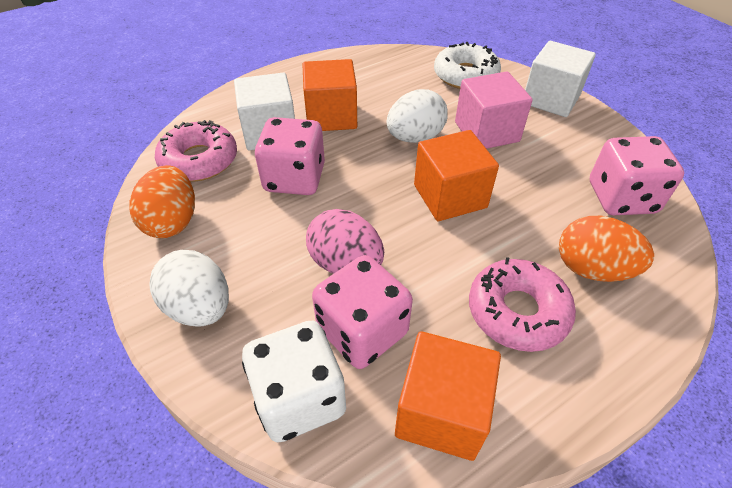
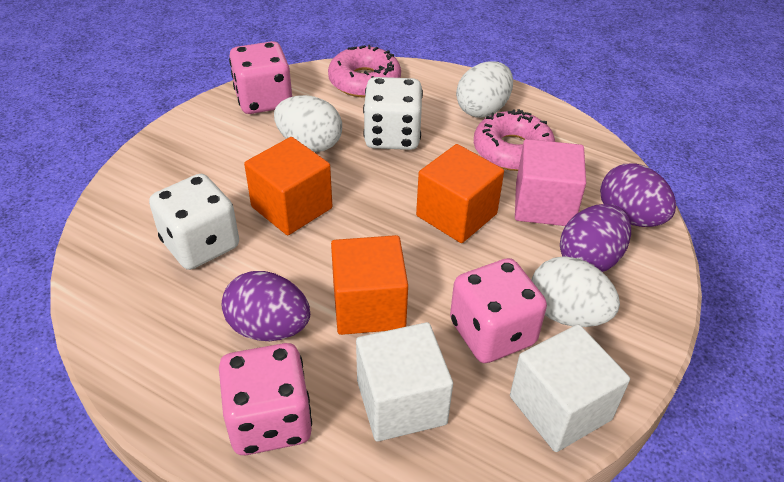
orange egg: 2 -> 0
pink egg: 1 -> 0
purple egg: 0 -> 3
white dice: 1 -> 2
white donut: 1 -> 0
white egg: 2 -> 3

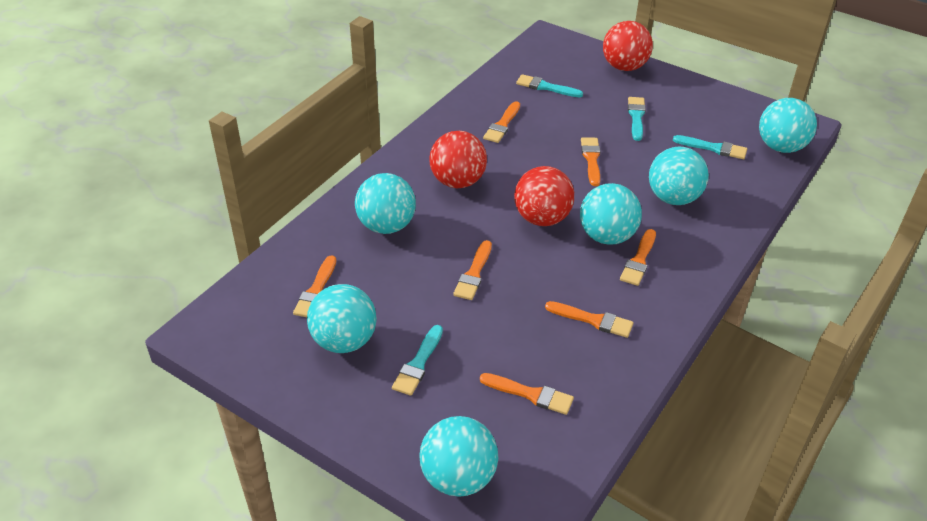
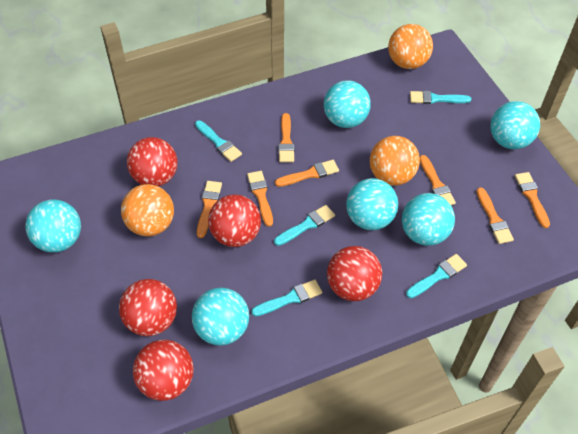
orange ball: 0 -> 3
red ball: 3 -> 5
turquoise brush: 4 -> 5

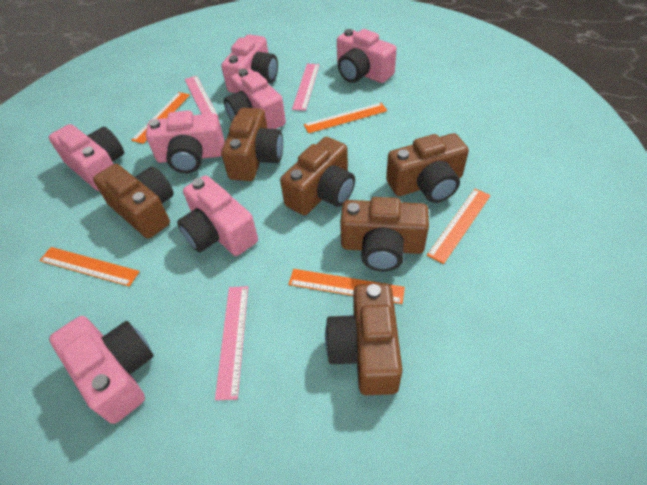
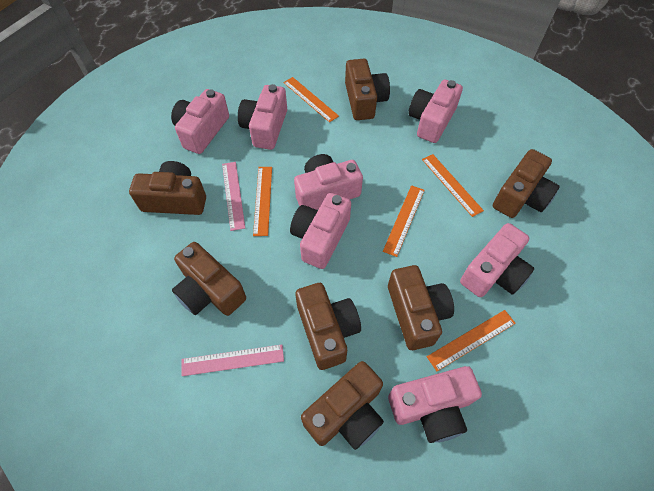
brown camera: 6 -> 7
pink ruler: 3 -> 2

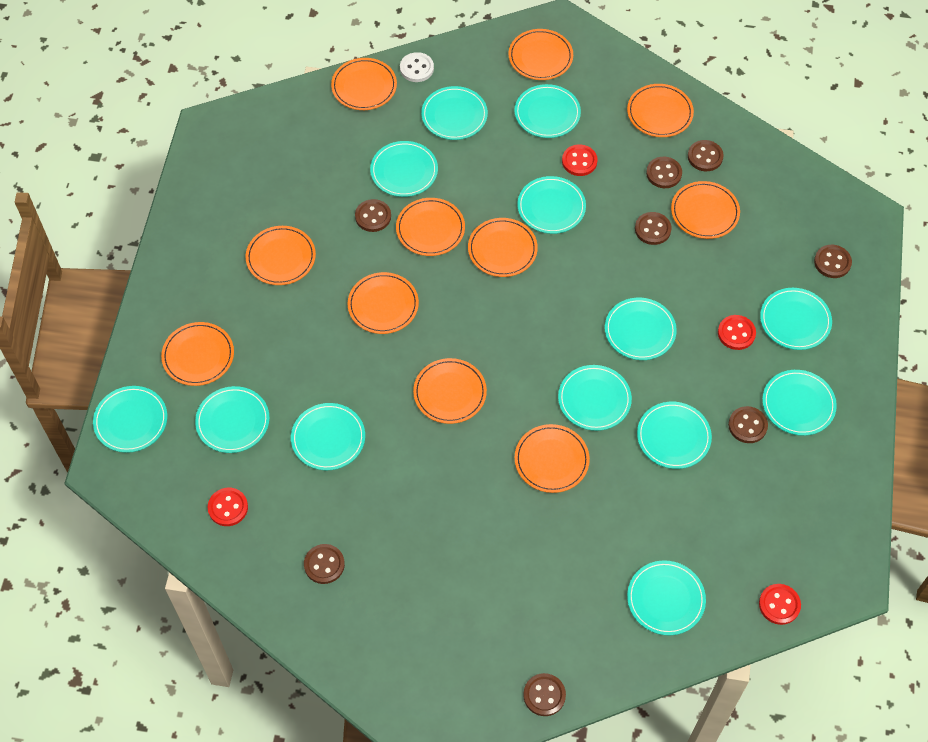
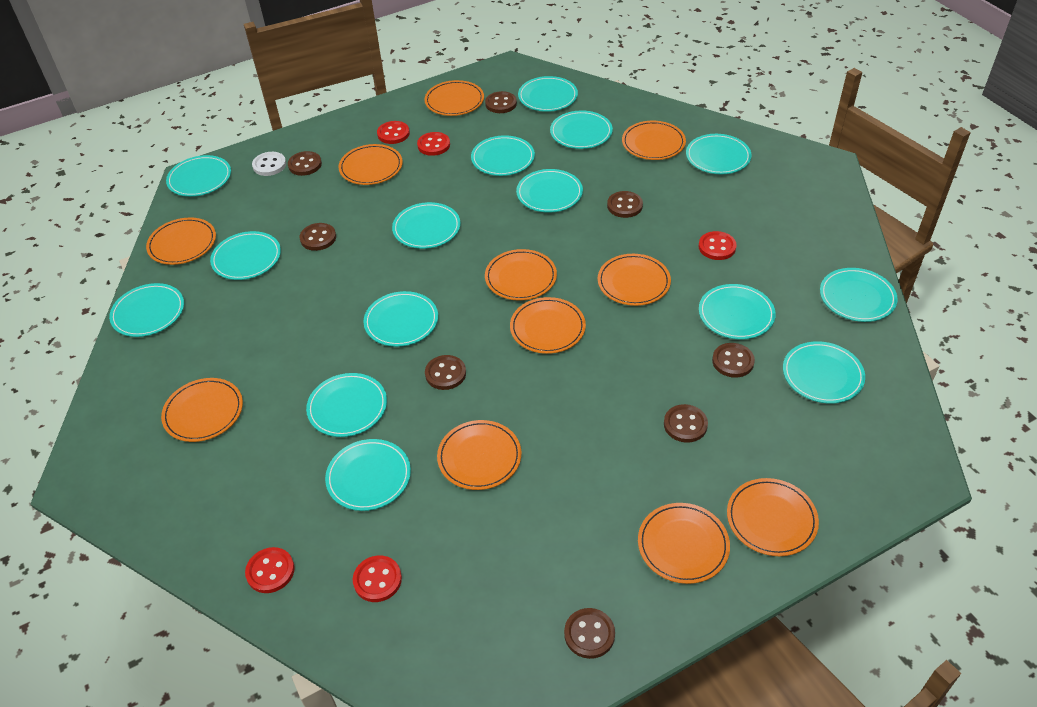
red button: 4 -> 5
turquoise plate: 13 -> 15

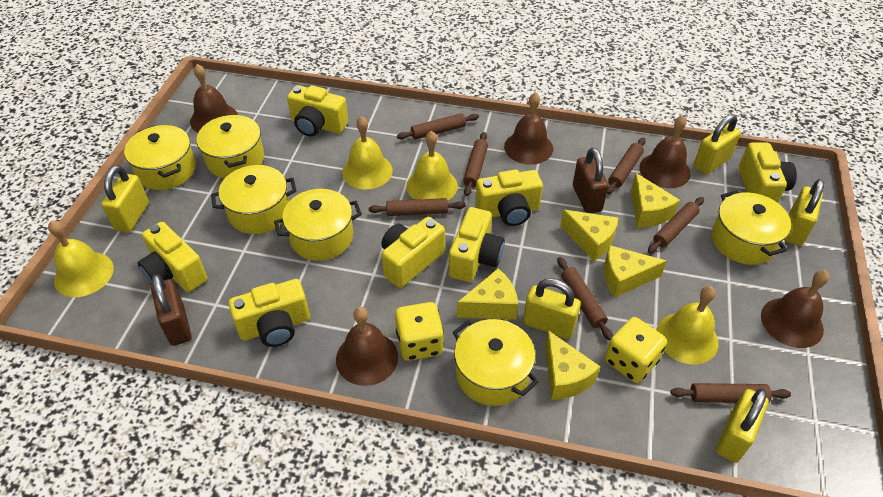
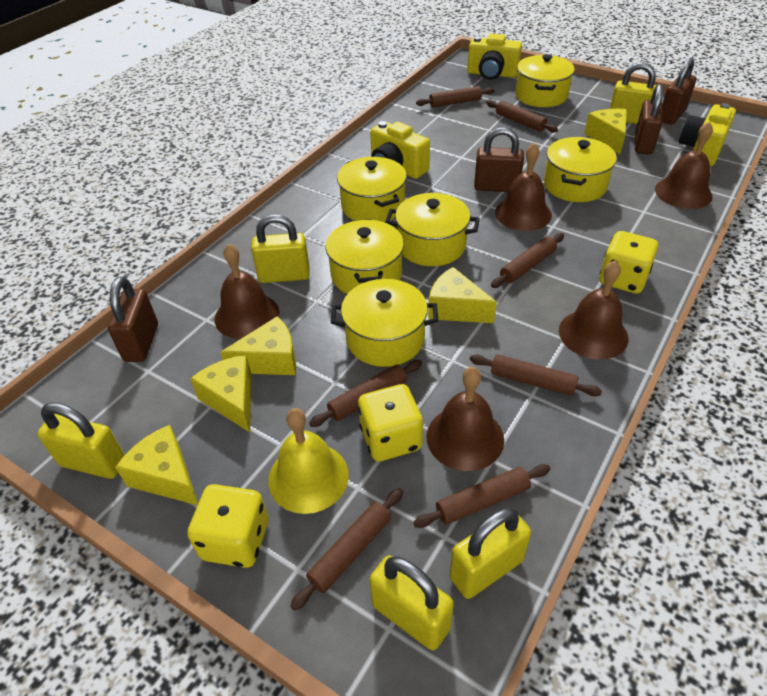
brown padlock: 2 -> 4
yellow bell: 4 -> 1
yellow camera: 7 -> 3
yellow dice: 2 -> 3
+++
■ **PROBLEM DESCRIPTION**
Restate the material above word for word, dropping the pictures.

■ **REPLY TO THE TASK**
orange egg: 2 -> 0
pink egg: 1 -> 0
purple egg: 0 -> 3
white dice: 1 -> 2
white donut: 1 -> 0
white egg: 2 -> 3

orange ball: 0 -> 3
red ball: 3 -> 5
turquoise brush: 4 -> 5

brown camera: 6 -> 7
pink ruler: 3 -> 2

red button: 4 -> 5
turquoise plate: 13 -> 15

brown padlock: 2 -> 4
yellow bell: 4 -> 1
yellow camera: 7 -> 3
yellow dice: 2 -> 3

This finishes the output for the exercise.